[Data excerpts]
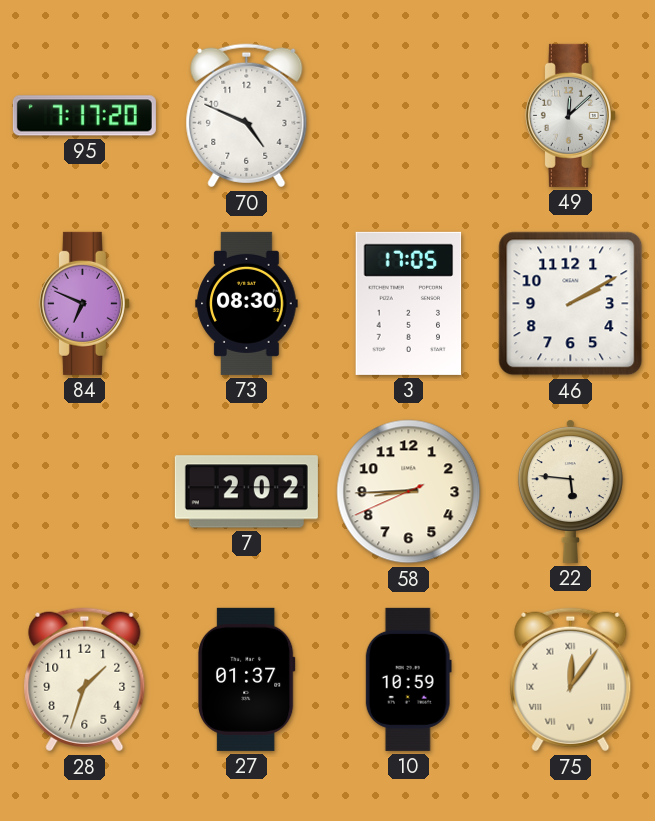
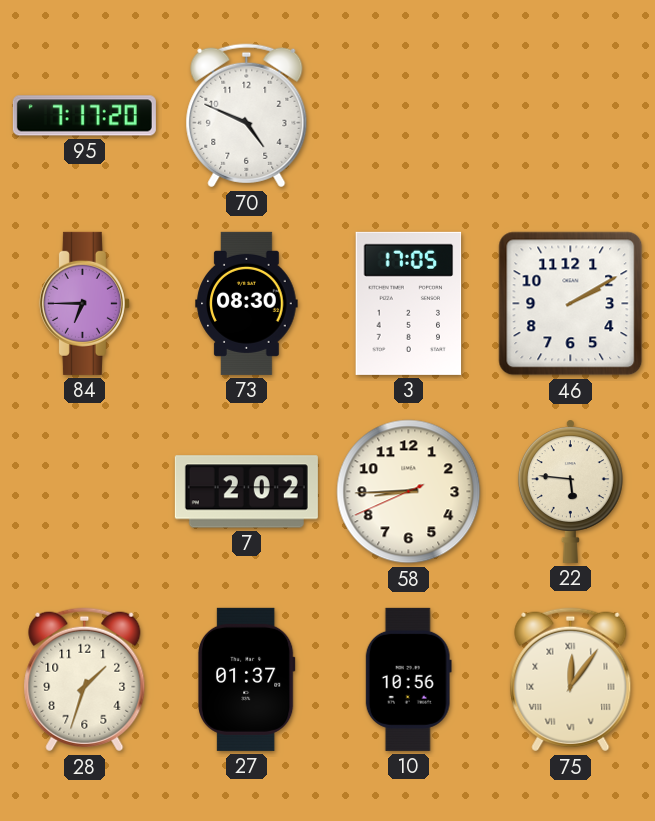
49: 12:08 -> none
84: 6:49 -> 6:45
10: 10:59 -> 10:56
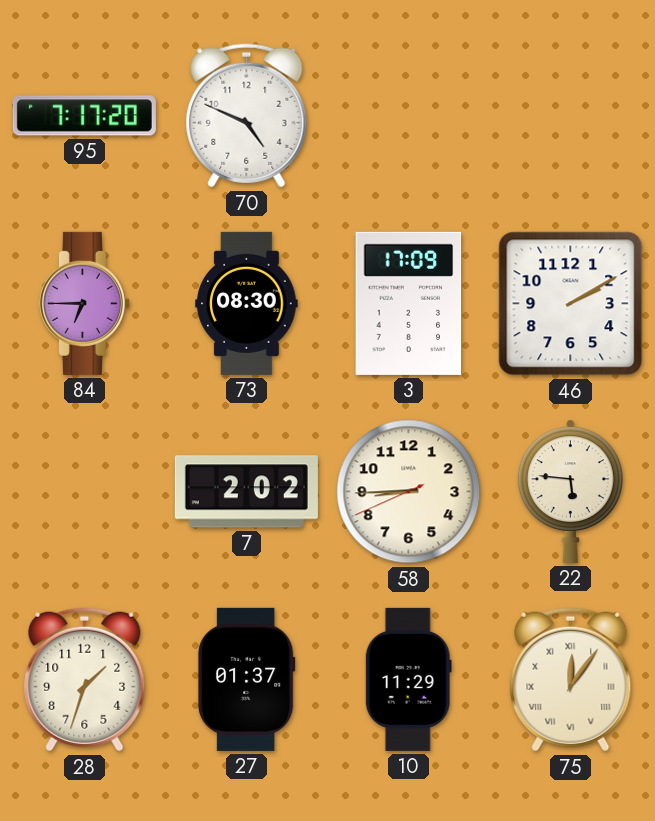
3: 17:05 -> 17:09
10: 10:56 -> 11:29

Instructions for the task: Please repeat the lines above without the pictures, substituting "blank" for "none" and leaving everything else unchanged.

The solution:
49: 12:08 -> blank
84: 6:49 -> 6:45
10: 10:59 -> 10:56
3: 17:05 -> 17:09
10: 10:56 -> 11:29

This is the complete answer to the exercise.